— PROBLEM TO WORK ON —
Output all entries verbatim.
━━━━━ SUPPLIED DATA ━━━━━
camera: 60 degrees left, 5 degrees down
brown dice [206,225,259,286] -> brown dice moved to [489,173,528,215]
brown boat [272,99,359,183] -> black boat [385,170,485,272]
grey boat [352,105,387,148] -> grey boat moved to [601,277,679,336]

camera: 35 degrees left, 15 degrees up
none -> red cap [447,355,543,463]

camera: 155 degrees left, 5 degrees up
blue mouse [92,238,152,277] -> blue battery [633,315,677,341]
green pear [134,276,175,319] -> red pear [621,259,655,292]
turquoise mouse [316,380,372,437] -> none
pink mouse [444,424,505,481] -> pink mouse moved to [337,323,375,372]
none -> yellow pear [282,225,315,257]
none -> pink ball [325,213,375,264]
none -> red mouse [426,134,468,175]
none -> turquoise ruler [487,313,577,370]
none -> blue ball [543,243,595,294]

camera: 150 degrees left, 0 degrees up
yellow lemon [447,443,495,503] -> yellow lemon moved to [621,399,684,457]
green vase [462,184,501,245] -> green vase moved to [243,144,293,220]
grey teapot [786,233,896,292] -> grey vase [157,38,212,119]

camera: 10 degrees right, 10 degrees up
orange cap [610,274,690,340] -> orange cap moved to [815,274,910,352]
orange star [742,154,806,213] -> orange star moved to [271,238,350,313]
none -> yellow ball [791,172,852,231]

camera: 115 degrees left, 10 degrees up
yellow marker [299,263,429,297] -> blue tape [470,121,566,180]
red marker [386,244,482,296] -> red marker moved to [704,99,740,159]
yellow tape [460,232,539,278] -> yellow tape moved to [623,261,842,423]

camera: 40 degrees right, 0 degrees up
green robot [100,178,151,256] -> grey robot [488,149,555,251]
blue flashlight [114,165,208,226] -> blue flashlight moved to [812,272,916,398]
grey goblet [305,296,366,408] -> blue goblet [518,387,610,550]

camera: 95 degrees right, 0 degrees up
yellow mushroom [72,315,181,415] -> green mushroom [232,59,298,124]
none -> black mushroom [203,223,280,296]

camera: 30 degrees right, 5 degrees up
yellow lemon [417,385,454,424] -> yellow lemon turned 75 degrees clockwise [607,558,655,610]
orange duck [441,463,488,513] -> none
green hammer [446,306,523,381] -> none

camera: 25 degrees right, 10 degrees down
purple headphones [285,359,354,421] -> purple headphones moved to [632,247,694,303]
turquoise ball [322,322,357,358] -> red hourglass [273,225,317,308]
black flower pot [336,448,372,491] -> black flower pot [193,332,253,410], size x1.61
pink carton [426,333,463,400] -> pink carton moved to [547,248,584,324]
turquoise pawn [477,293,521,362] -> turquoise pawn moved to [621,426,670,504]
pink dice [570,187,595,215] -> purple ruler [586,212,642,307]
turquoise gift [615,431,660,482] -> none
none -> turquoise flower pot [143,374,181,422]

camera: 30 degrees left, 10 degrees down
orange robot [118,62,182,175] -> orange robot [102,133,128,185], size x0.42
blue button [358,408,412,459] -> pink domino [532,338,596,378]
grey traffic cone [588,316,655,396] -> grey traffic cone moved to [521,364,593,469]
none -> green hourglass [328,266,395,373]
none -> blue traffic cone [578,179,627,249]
━━━━━
— YOUR SOLUTION —
camera: 60 degrees left, 5 degrees down
brown dice [206,225,259,286] -> brown dice moved to [489,173,528,215]
brown boat [272,99,359,183] -> black boat [385,170,485,272]
grey boat [352,105,387,148] -> grey boat moved to [601,277,679,336]

camera: 35 degrees left, 15 degrees up
none -> red cap [447,355,543,463]

camera: 155 degrees left, 5 degrees up
blue mouse [92,238,152,277] -> blue battery [633,315,677,341]
green pear [134,276,175,319] -> red pear [621,259,655,292]
turquoise mouse [316,380,372,437] -> none
pink mouse [444,424,505,481] -> pink mouse moved to [337,323,375,372]
none -> yellow pear [282,225,315,257]
none -> pink ball [325,213,375,264]
none -> red mouse [426,134,468,175]
none -> turquoise ruler [487,313,577,370]
none -> blue ball [543,243,595,294]

camera: 150 degrees left, 0 degrees up
yellow lemon [447,443,495,503] -> yellow lemon moved to [621,399,684,457]
green vase [462,184,501,245] -> green vase moved to [243,144,293,220]
grey teapot [786,233,896,292] -> grey vase [157,38,212,119]

camera: 10 degrees right, 10 degrees up
orange cap [610,274,690,340] -> orange cap moved to [815,274,910,352]
orange star [742,154,806,213] -> orange star moved to [271,238,350,313]
none -> yellow ball [791,172,852,231]

camera: 115 degrees left, 10 degrees up
yellow marker [299,263,429,297] -> blue tape [470,121,566,180]
red marker [386,244,482,296] -> red marker moved to [704,99,740,159]
yellow tape [460,232,539,278] -> yellow tape moved to [623,261,842,423]

camera: 40 degrees right, 0 degrees up
green robot [100,178,151,256] -> grey robot [488,149,555,251]
blue flashlight [114,165,208,226] -> blue flashlight moved to [812,272,916,398]
grey goblet [305,296,366,408] -> blue goblet [518,387,610,550]

camera: 95 degrees right, 0 degrees up
yellow mushroom [72,315,181,415] -> green mushroom [232,59,298,124]
none -> black mushroom [203,223,280,296]

camera: 30 degrees right, 5 degrees up
yellow lemon [417,385,454,424] -> yellow lemon turned 75 degrees clockwise [607,558,655,610]
orange duck [441,463,488,513] -> none
green hammer [446,306,523,381] -> none

camera: 25 degrees right, 10 degrees down
purple headphones [285,359,354,421] -> purple headphones moved to [632,247,694,303]
turquoise ball [322,322,357,358] -> red hourglass [273,225,317,308]
black flower pot [336,448,372,491] -> black flower pot [193,332,253,410], size x1.61
pink carton [426,333,463,400] -> pink carton moved to [547,248,584,324]
turquoise pawn [477,293,521,362] -> turquoise pawn moved to [621,426,670,504]
pink dice [570,187,595,215] -> purple ruler [586,212,642,307]
turquoise gift [615,431,660,482] -> none
none -> turquoise flower pot [143,374,181,422]

camera: 30 degrees left, 10 degrees down
orange robot [118,62,182,175] -> orange robot [102,133,128,185], size x0.42
blue button [358,408,412,459] -> pink domino [532,338,596,378]
grey traffic cone [588,316,655,396] -> grey traffic cone moved to [521,364,593,469]
none -> green hourglass [328,266,395,373]
none -> blue traffic cone [578,179,627,249]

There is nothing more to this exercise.